(Pointing records for screenshots and pages)
--*--

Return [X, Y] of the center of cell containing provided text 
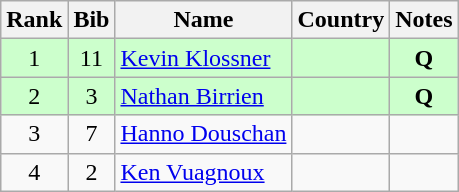
Notes [424, 20]
Country [341, 20]
Name [204, 20]
Kevin Klossner [204, 58]
Nathan Birrien [204, 96]
Hanno Douschan [204, 134]
Rank [34, 20]
1 [34, 58]
11 [92, 58]
Ken Vuagnoux [204, 172]
Bib [92, 20]
4 [34, 172]
7 [92, 134]
From the cell containing the given text, extract its center point as (X, Y) coordinate. 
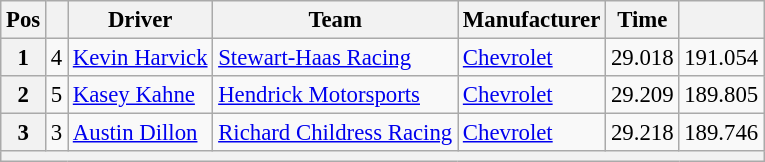
1 (24, 58)
29.209 (642, 95)
Richard Childress Racing (336, 133)
2 (24, 95)
Kasey Kahne (140, 95)
Stewart-Haas Racing (336, 58)
Hendrick Motorsports (336, 95)
Kevin Harvick (140, 58)
5 (57, 95)
Team (336, 20)
189.746 (722, 133)
29.218 (642, 133)
Time (642, 20)
189.805 (722, 95)
29.018 (642, 58)
4 (57, 58)
191.054 (722, 58)
Pos (24, 20)
Driver (140, 20)
Austin Dillon (140, 133)
Manufacturer (532, 20)
Locate the cell with the specified text and output its (x, y) center coordinate. 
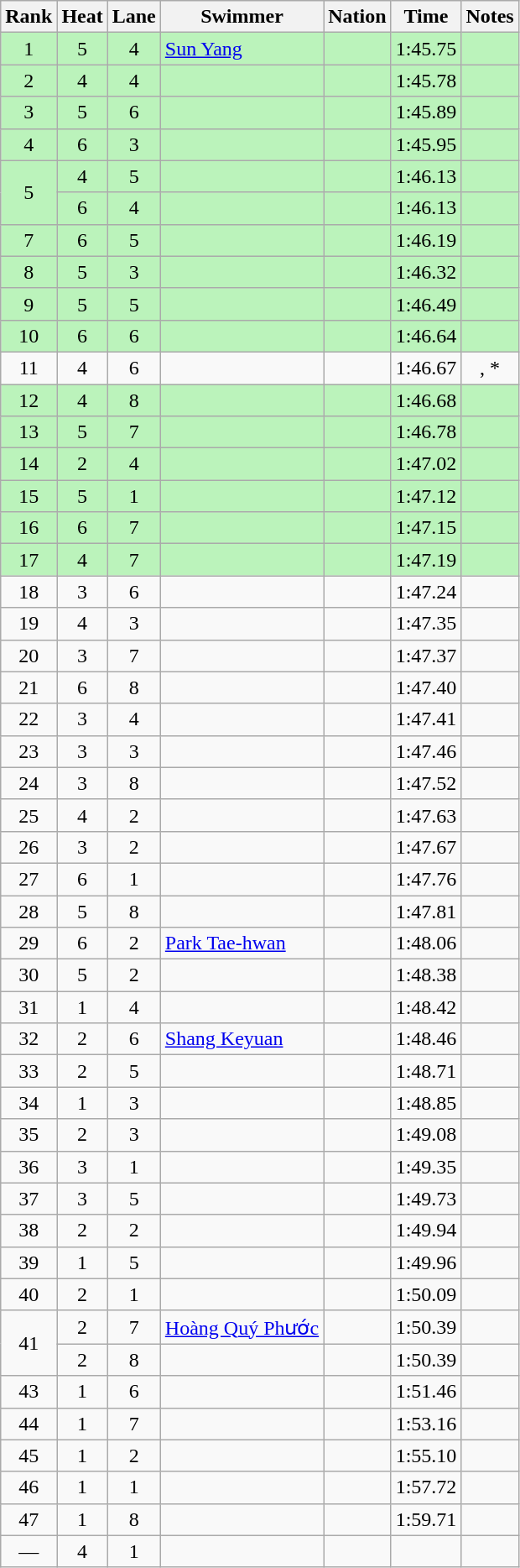
Sun Yang (242, 49)
27 (29, 878)
— (29, 1550)
15 (29, 496)
13 (29, 432)
1:59.71 (426, 1518)
1:47.37 (426, 655)
1:46.68 (426, 400)
1:47.81 (426, 910)
29 (29, 943)
Lane (134, 17)
1:46.67 (426, 367)
1:47.15 (426, 528)
1:47.24 (426, 591)
1:48.71 (426, 1070)
Park Tae-hwan (242, 943)
33 (29, 1070)
1:49.94 (426, 1230)
16 (29, 528)
1:46.49 (426, 304)
9 (29, 304)
Swimmer (242, 17)
1:50.09 (426, 1293)
1:47.40 (426, 687)
Notes (490, 17)
Nation (357, 17)
1:45.89 (426, 112)
25 (29, 814)
21 (29, 687)
1:55.10 (426, 1454)
1:47.63 (426, 814)
1:47.19 (426, 559)
38 (29, 1230)
41 (29, 1342)
19 (29, 623)
24 (29, 783)
1:47.02 (426, 464)
Hoàng Quý Phước (242, 1326)
18 (29, 591)
20 (29, 655)
36 (29, 1166)
1:45.78 (426, 81)
40 (29, 1293)
Rank (29, 17)
45 (29, 1454)
1:51.46 (426, 1391)
Shang Keyuan (242, 1038)
1:47.52 (426, 783)
1:53.16 (426, 1422)
, * (490, 367)
35 (29, 1134)
28 (29, 910)
Heat (82, 17)
1:46.19 (426, 240)
1:48.42 (426, 1006)
1:48.46 (426, 1038)
1:48.85 (426, 1102)
46 (29, 1486)
23 (29, 751)
30 (29, 975)
1:47.12 (426, 496)
11 (29, 367)
1:47.41 (426, 719)
Time (426, 17)
1:46.78 (426, 432)
1:47.35 (426, 623)
1:47.76 (426, 878)
39 (29, 1261)
26 (29, 846)
14 (29, 464)
1:57.72 (426, 1486)
1:49.73 (426, 1198)
22 (29, 719)
12 (29, 400)
1:46.32 (426, 272)
1:47.46 (426, 751)
44 (29, 1422)
1:49.35 (426, 1166)
37 (29, 1198)
1:48.06 (426, 943)
32 (29, 1038)
43 (29, 1391)
17 (29, 559)
1:47.67 (426, 846)
1:45.75 (426, 49)
1:45.95 (426, 144)
1:48.38 (426, 975)
1:49.08 (426, 1134)
1:49.96 (426, 1261)
31 (29, 1006)
47 (29, 1518)
1:46.64 (426, 335)
34 (29, 1102)
10 (29, 335)
Find where the given text appears and provide that cell's center as (x, y) coordinate. 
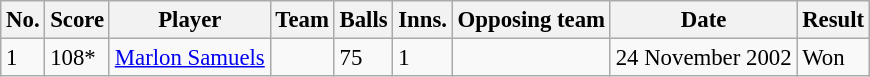
Team (302, 20)
Won (834, 58)
Score (78, 20)
Player (190, 20)
Balls (364, 20)
Inns. (422, 20)
Date (703, 20)
Opposing team (531, 20)
75 (364, 58)
Marlon Samuels (190, 58)
24 November 2002 (703, 58)
Result (834, 20)
108* (78, 58)
No. (23, 20)
Determine the [X, Y] coordinate at the center of the cell enclosing the given text.  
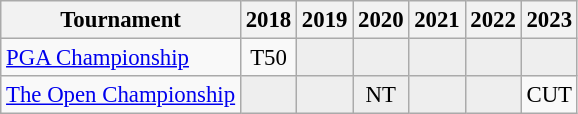
T50 [268, 58]
2021 [437, 20]
PGA Championship [121, 58]
2020 [381, 20]
The Open Championship [121, 95]
2019 [325, 20]
2022 [493, 20]
NT [381, 95]
CUT [549, 95]
2018 [268, 20]
Tournament [121, 20]
2023 [549, 20]
Output the [x, y] coordinate of the center of the cell containing the given text.  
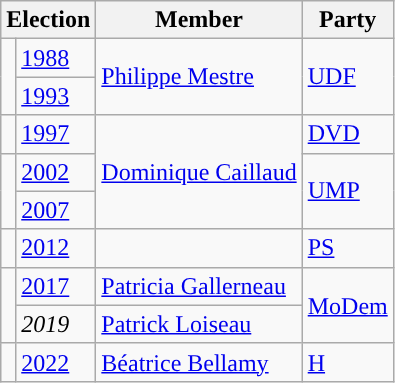
H [348, 362]
2019 [56, 324]
PS [348, 248]
MoDem [348, 305]
Dominique Caillaud [199, 172]
1997 [56, 134]
2017 [56, 286]
DVD [348, 134]
Party [348, 20]
1993 [56, 96]
1988 [56, 58]
UMP [348, 191]
2012 [56, 248]
2002 [56, 172]
Patricia Gallerneau [199, 286]
Member [199, 20]
2022 [56, 362]
Philippe Mestre [199, 77]
2007 [56, 210]
UDF [348, 77]
Election [48, 20]
Patrick Loiseau [199, 324]
Béatrice Bellamy [199, 362]
Extract the [x, y] coordinate from the center of the cell holding the provided text.  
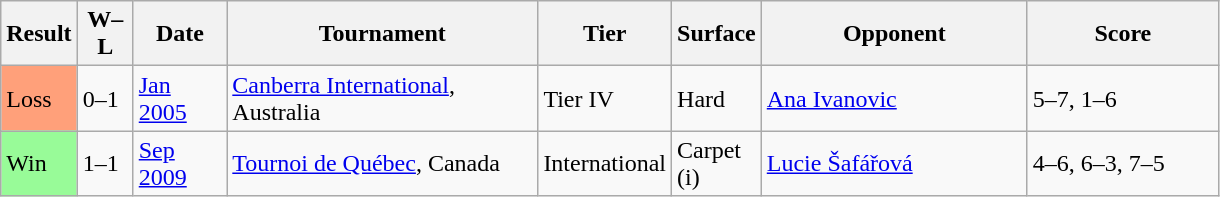
Tier IV [605, 98]
Result [39, 34]
4–6, 6–3, 7–5 [1122, 164]
International [605, 164]
Date [180, 34]
Sep 2009 [180, 164]
Carpet (i) [717, 164]
Canberra International, Australia [382, 98]
W–L [105, 34]
Tournament [382, 34]
Lucie Šafářová [894, 164]
Loss [39, 98]
Tier [605, 34]
Win [39, 164]
Tournoi de Québec, Canada [382, 164]
5–7, 1–6 [1122, 98]
Ana Ivanovic [894, 98]
1–1 [105, 164]
Score [1122, 34]
0–1 [105, 98]
Hard [717, 98]
Opponent [894, 34]
Jan 2005 [180, 98]
Surface [717, 34]
Provide the [x, y] coordinate of the cell's center where the given text is located.  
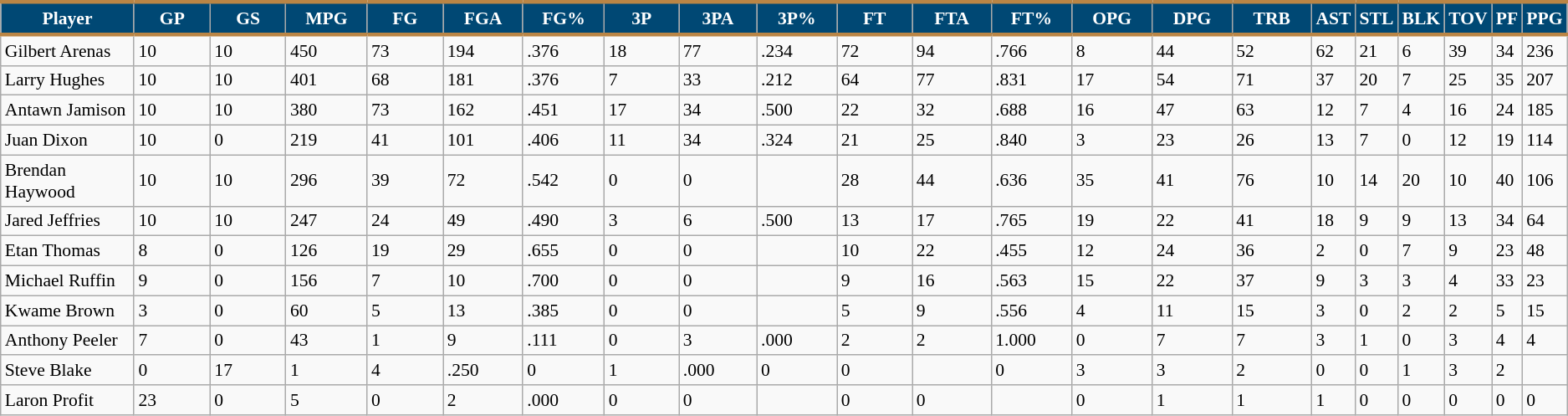
247 [326, 221]
.451 [564, 110]
71 [1271, 80]
101 [483, 140]
181 [483, 80]
.542 [564, 181]
.840 [1032, 140]
AST [1333, 18]
PF [1507, 18]
14 [1376, 181]
FT [875, 18]
114 [1544, 140]
GS [248, 18]
60 [326, 310]
.563 [1032, 281]
MPG [326, 18]
Laron Profit [68, 400]
36 [1271, 251]
Gilbert Arenas [68, 50]
43 [326, 340]
.766 [1032, 50]
.212 [797, 80]
.324 [797, 140]
Antawn Jamison [68, 110]
.490 [564, 221]
.831 [1032, 80]
48 [1544, 251]
.455 [1032, 251]
76 [1271, 181]
207 [1544, 80]
194 [483, 50]
DPG [1193, 18]
TRB [1271, 18]
3P% [797, 18]
FT% [1032, 18]
68 [405, 80]
450 [326, 50]
Anthony Peeler [68, 340]
401 [326, 80]
FG [405, 18]
162 [483, 110]
52 [1271, 50]
28 [875, 181]
.250 [483, 370]
49 [483, 221]
STL [1376, 18]
3PA [718, 18]
63 [1271, 110]
Michael Ruffin [68, 281]
Brendan Haywood [68, 181]
62 [1333, 50]
3P [642, 18]
.655 [564, 251]
94 [952, 50]
Larry Hughes [68, 80]
.700 [564, 281]
54 [1193, 80]
296 [326, 181]
BLK [1421, 18]
185 [1544, 110]
Etan Thomas [68, 251]
1.000 [1032, 340]
106 [1544, 181]
.111 [564, 340]
32 [952, 110]
.234 [797, 50]
.385 [564, 310]
FG% [564, 18]
Juan Dixon [68, 140]
FGA [483, 18]
FTA [952, 18]
.765 [1032, 221]
156 [326, 281]
126 [326, 251]
.688 [1032, 110]
29 [483, 251]
26 [1271, 140]
Jared Jeffries [68, 221]
47 [1193, 110]
Steve Blake [68, 370]
PPG [1544, 18]
.406 [564, 140]
219 [326, 140]
OPG [1112, 18]
Kwame Brown [68, 310]
GP [172, 18]
TOV [1468, 18]
40 [1507, 181]
.556 [1032, 310]
380 [326, 110]
Player [68, 18]
236 [1544, 50]
.636 [1032, 181]
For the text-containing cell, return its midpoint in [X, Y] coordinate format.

--*--

Problem requirements: Duplicate the lines between the line holding "Sun Yang (242, 49)" and the line holding "1:45.75 (426, 49)", inclusive.

Finished answer:
Sun Yang (242, 49)
27 (29, 878)
— (29, 1550)
15 (29, 496)
13 (29, 432)
1:59.71 (426, 1518)
1:47.37 (426, 655)
1:46.68 (426, 400)
1:47.81 (426, 910)
29 (29, 943)
Lane (134, 17)
1:46.67 (426, 367)
1:47.15 (426, 528)
1:47.24 (426, 591)
1:48.71 (426, 1070)
Park Tae-hwan (242, 943)
33 (29, 1070)
1:49.94 (426, 1230)
16 (29, 528)
1:46.49 (426, 304)
9 (29, 304)
Swimmer (242, 17)
1:50.09 (426, 1293)
1:47.40 (426, 687)
Notes (490, 17)
Nation (357, 17)
1:45.89 (426, 112)
25 (29, 814)
21 (29, 687)
1:55.10 (426, 1454)
1:47.63 (426, 814)
1:47.19 (426, 559)
38 (29, 1230)
41 (29, 1342)
19 (29, 623)
24 (29, 783)
1:47.02 (426, 464)
Hoàng Quý Phước (242, 1326)
18 (29, 591)
20 (29, 655)
36 (29, 1166)
1:45.78 (426, 81)
40 (29, 1293)
Rank (29, 17)
45 (29, 1454)
1:51.46 (426, 1391)
Shang Keyuan (242, 1038)
1:47.52 (426, 783)
1:53.16 (426, 1422)
, * (490, 367)
35 (29, 1134)
28 (29, 910)
Heat (82, 17)
1:46.19 (426, 240)
1:48.42 (426, 1006)
1:48.46 (426, 1038)
1:48.85 (426, 1102)
46 (29, 1486)
23 (29, 751)
30 (29, 975)
1:47.12 (426, 496)
11 (29, 367)
1:47.41 (426, 719)
Time (426, 17)
1:46.78 (426, 432)
1:47.35 (426, 623)
1:47.76 (426, 878)
39 (29, 1261)
26 (29, 846)
14 (29, 464)
1:57.72 (426, 1486)
1:49.73 (426, 1198)
22 (29, 719)
12 (29, 400)
1:46.32 (426, 272)
1:47.46 (426, 751)
44 (29, 1422)
1:49.35 (426, 1166)
37 (29, 1198)
1:48.06 (426, 943)
32 (29, 1038)
43 (29, 1391)
17 (29, 559)
1:47.67 (426, 846)
1:45.75 (426, 49)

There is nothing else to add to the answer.